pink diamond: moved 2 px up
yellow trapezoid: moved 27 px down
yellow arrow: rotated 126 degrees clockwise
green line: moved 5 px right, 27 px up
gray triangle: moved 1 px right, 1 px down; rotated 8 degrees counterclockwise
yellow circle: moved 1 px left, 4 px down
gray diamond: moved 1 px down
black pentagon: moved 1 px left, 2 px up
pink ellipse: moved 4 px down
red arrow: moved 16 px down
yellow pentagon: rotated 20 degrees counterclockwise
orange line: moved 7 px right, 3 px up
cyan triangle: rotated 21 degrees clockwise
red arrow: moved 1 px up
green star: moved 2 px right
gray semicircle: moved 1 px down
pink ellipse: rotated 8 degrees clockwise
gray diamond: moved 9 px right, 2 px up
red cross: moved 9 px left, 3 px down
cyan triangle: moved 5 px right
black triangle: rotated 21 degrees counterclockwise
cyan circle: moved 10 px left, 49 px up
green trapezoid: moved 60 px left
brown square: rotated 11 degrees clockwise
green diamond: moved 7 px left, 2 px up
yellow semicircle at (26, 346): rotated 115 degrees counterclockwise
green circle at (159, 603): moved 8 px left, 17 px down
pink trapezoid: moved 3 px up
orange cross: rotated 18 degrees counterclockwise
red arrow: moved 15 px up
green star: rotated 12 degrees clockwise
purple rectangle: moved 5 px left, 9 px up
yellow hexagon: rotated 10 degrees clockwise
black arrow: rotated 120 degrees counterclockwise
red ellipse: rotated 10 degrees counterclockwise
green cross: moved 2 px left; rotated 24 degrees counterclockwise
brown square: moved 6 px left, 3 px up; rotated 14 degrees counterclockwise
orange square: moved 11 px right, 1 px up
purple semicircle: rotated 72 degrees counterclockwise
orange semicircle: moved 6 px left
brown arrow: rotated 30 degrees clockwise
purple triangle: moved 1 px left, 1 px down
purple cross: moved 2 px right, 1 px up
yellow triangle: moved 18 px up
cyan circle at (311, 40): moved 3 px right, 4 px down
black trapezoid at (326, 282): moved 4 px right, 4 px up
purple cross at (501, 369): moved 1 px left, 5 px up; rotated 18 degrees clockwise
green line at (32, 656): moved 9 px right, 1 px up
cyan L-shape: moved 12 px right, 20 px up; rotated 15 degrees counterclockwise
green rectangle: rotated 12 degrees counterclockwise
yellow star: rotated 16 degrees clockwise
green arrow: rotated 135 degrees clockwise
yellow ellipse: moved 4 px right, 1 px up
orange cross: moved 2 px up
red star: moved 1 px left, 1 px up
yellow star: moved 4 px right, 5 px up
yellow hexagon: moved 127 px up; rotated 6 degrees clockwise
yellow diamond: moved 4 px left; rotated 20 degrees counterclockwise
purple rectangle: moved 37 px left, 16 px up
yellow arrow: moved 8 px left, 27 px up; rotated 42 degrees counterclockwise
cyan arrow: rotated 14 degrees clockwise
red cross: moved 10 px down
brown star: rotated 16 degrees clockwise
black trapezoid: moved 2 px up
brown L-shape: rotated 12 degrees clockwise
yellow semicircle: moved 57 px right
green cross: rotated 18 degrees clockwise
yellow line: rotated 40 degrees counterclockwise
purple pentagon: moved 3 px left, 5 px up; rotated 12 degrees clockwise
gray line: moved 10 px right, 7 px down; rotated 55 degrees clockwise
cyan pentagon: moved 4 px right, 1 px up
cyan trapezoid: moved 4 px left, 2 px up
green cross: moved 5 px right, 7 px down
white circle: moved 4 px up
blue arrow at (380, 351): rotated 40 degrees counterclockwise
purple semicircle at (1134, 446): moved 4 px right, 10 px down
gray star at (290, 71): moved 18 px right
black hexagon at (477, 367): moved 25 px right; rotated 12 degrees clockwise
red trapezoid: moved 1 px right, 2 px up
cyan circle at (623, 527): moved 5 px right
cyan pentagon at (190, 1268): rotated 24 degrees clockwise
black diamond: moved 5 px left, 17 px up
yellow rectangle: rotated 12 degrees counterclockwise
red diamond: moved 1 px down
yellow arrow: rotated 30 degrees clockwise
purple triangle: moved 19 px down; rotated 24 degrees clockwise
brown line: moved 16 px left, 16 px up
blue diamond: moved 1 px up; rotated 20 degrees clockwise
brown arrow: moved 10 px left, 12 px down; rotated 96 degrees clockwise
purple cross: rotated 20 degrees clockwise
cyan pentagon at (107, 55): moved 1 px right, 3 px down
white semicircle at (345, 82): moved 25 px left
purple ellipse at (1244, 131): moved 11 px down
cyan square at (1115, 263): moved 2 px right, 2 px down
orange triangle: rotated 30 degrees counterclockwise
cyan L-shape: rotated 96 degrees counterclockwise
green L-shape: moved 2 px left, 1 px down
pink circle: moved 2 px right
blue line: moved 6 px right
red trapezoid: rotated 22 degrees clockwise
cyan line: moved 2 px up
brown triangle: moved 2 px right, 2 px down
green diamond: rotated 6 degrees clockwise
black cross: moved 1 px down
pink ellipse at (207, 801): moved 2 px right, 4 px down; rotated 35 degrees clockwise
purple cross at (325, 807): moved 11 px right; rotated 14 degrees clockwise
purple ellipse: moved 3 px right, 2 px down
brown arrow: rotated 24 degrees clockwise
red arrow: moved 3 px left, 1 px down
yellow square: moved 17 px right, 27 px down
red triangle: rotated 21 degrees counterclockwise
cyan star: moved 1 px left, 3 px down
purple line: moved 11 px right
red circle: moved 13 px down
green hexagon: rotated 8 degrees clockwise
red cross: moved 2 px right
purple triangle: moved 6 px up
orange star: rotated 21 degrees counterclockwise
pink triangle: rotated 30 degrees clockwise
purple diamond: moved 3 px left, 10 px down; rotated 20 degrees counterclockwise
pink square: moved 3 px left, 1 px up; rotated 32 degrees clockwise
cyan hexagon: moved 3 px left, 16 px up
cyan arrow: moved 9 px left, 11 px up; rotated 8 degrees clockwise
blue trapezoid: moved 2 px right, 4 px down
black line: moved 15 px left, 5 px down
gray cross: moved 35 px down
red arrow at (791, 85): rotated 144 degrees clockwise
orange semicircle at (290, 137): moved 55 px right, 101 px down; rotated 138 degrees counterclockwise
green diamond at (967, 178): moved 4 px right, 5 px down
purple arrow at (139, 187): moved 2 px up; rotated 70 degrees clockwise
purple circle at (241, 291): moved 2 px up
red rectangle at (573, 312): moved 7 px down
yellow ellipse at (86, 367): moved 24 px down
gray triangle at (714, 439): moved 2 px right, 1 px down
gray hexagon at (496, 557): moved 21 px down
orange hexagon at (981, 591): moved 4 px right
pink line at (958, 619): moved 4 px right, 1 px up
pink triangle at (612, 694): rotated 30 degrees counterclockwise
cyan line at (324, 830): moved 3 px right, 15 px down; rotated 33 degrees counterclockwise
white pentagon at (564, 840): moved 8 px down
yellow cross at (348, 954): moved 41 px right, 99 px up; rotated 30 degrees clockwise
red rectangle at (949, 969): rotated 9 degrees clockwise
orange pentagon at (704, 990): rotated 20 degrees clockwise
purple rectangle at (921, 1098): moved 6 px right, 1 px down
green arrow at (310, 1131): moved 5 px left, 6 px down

- [Try it]: Print the entire listing above once more, with nothing changed.

- [Finished task]:
pink diamond: moved 2 px up
yellow trapezoid: moved 27 px down
yellow arrow: rotated 126 degrees clockwise
green line: moved 5 px right, 27 px up
gray triangle: moved 1 px right, 1 px down; rotated 8 degrees counterclockwise
yellow circle: moved 1 px left, 4 px down
gray diamond: moved 1 px down
black pentagon: moved 1 px left, 2 px up
pink ellipse: moved 4 px down
red arrow: moved 16 px down
yellow pentagon: rotated 20 degrees counterclockwise
orange line: moved 7 px right, 3 px up
cyan triangle: rotated 21 degrees clockwise
red arrow: moved 1 px up
green star: moved 2 px right
gray semicircle: moved 1 px down
pink ellipse: rotated 8 degrees clockwise
gray diamond: moved 9 px right, 2 px up
red cross: moved 9 px left, 3 px down
cyan triangle: moved 5 px right
black triangle: rotated 21 degrees counterclockwise
cyan circle: moved 10 px left, 49 px up
green trapezoid: moved 60 px left
brown square: rotated 11 degrees clockwise
green diamond: moved 7 px left, 2 px up
yellow semicircle at (26, 346): rotated 115 degrees counterclockwise
green circle at (159, 603): moved 8 px left, 17 px down
pink trapezoid: moved 3 px up
orange cross: rotated 18 degrees counterclockwise
red arrow: moved 15 px up
green star: rotated 12 degrees clockwise
purple rectangle: moved 5 px left, 9 px up
yellow hexagon: rotated 10 degrees clockwise
black arrow: rotated 120 degrees counterclockwise
red ellipse: rotated 10 degrees counterclockwise
green cross: moved 2 px left; rotated 24 degrees counterclockwise
brown square: moved 6 px left, 3 px up; rotated 14 degrees counterclockwise
orange square: moved 11 px right, 1 px up
purple semicircle: rotated 72 degrees counterclockwise
orange semicircle: moved 6 px left
brown arrow: rotated 30 degrees clockwise
purple triangle: moved 1 px left, 1 px down
purple cross: moved 2 px right, 1 px up
yellow triangle: moved 18 px up
cyan circle at (311, 40): moved 3 px right, 4 px down
black trapezoid at (326, 282): moved 4 px right, 4 px up
purple cross at (501, 369): moved 1 px left, 5 px up; rotated 18 degrees clockwise
green line at (32, 656): moved 9 px right, 1 px up
cyan L-shape: moved 12 px right, 20 px up; rotated 15 degrees counterclockwise
green rectangle: rotated 12 degrees counterclockwise
yellow star: rotated 16 degrees clockwise
green arrow: rotated 135 degrees clockwise
yellow ellipse: moved 4 px right, 1 px up
orange cross: moved 2 px up
red star: moved 1 px left, 1 px up
yellow star: moved 4 px right, 5 px up
yellow hexagon: moved 127 px up; rotated 6 degrees clockwise
yellow diamond: moved 4 px left; rotated 20 degrees counterclockwise
purple rectangle: moved 37 px left, 16 px up
yellow arrow: moved 8 px left, 27 px up; rotated 42 degrees counterclockwise
cyan arrow: rotated 14 degrees clockwise
red cross: moved 10 px down
brown star: rotated 16 degrees clockwise
black trapezoid: moved 2 px up
brown L-shape: rotated 12 degrees clockwise
yellow semicircle: moved 57 px right
green cross: rotated 18 degrees clockwise
yellow line: rotated 40 degrees counterclockwise
purple pentagon: moved 3 px left, 5 px up; rotated 12 degrees clockwise
gray line: moved 10 px right, 7 px down; rotated 55 degrees clockwise
cyan pentagon: moved 4 px right, 1 px up
cyan trapezoid: moved 4 px left, 2 px up
green cross: moved 5 px right, 7 px down
white circle: moved 4 px up
blue arrow at (380, 351): rotated 40 degrees counterclockwise
purple semicircle at (1134, 446): moved 4 px right, 10 px down
gray star at (290, 71): moved 18 px right
black hexagon at (477, 367): moved 25 px right; rotated 12 degrees clockwise
red trapezoid: moved 1 px right, 2 px up
cyan circle at (623, 527): moved 5 px right
cyan pentagon at (190, 1268): rotated 24 degrees clockwise
black diamond: moved 5 px left, 17 px up
yellow rectangle: rotated 12 degrees counterclockwise
red diamond: moved 1 px down
yellow arrow: rotated 30 degrees clockwise
purple triangle: moved 19 px down; rotated 24 degrees clockwise
brown line: moved 16 px left, 16 px up
blue diamond: moved 1 px up; rotated 20 degrees clockwise
brown arrow: moved 10 px left, 12 px down; rotated 96 degrees clockwise
purple cross: rotated 20 degrees clockwise
cyan pentagon at (107, 55): moved 1 px right, 3 px down
white semicircle at (345, 82): moved 25 px left
purple ellipse at (1244, 131): moved 11 px down
cyan square at (1115, 263): moved 2 px right, 2 px down
orange triangle: rotated 30 degrees counterclockwise
cyan L-shape: rotated 96 degrees counterclockwise
green L-shape: moved 2 px left, 1 px down
pink circle: moved 2 px right
blue line: moved 6 px right
red trapezoid: rotated 22 degrees clockwise
cyan line: moved 2 px up
brown triangle: moved 2 px right, 2 px down
green diamond: rotated 6 degrees clockwise
black cross: moved 1 px down
pink ellipse at (207, 801): moved 2 px right, 4 px down; rotated 35 degrees clockwise
purple cross at (325, 807): moved 11 px right; rotated 14 degrees clockwise
purple ellipse: moved 3 px right, 2 px down
brown arrow: rotated 24 degrees clockwise
red arrow: moved 3 px left, 1 px down
yellow square: moved 17 px right, 27 px down
red triangle: rotated 21 degrees counterclockwise
cyan star: moved 1 px left, 3 px down
purple line: moved 11 px right
red circle: moved 13 px down
green hexagon: rotated 8 degrees clockwise
red cross: moved 2 px right
purple triangle: moved 6 px up
orange star: rotated 21 degrees counterclockwise
pink triangle: rotated 30 degrees clockwise
purple diamond: moved 3 px left, 10 px down; rotated 20 degrees counterclockwise
pink square: moved 3 px left, 1 px up; rotated 32 degrees clockwise
cyan hexagon: moved 3 px left, 16 px up
cyan arrow: moved 9 px left, 11 px up; rotated 8 degrees clockwise
blue trapezoid: moved 2 px right, 4 px down
black line: moved 15 px left, 5 px down
gray cross: moved 35 px down
red arrow at (791, 85): rotated 144 degrees clockwise
orange semicircle at (290, 137): moved 55 px right, 101 px down; rotated 138 degrees counterclockwise
green diamond at (967, 178): moved 4 px right, 5 px down
purple arrow at (139, 187): moved 2 px up; rotated 70 degrees clockwise
purple circle at (241, 291): moved 2 px up
red rectangle at (573, 312): moved 7 px down
yellow ellipse at (86, 367): moved 24 px down
gray triangle at (714, 439): moved 2 px right, 1 px down
gray hexagon at (496, 557): moved 21 px down
orange hexagon at (981, 591): moved 4 px right
pink line at (958, 619): moved 4 px right, 1 px up
pink triangle at (612, 694): rotated 30 degrees counterclockwise
cyan line at (324, 830): moved 3 px right, 15 px down; rotated 33 degrees counterclockwise
white pentagon at (564, 840): moved 8 px down
yellow cross at (348, 954): moved 41 px right, 99 px up; rotated 30 degrees clockwise
red rectangle at (949, 969): rotated 9 degrees clockwise
orange pentagon at (704, 990): rotated 20 degrees clockwise
purple rectangle at (921, 1098): moved 6 px right, 1 px down
green arrow at (310, 1131): moved 5 px left, 6 px down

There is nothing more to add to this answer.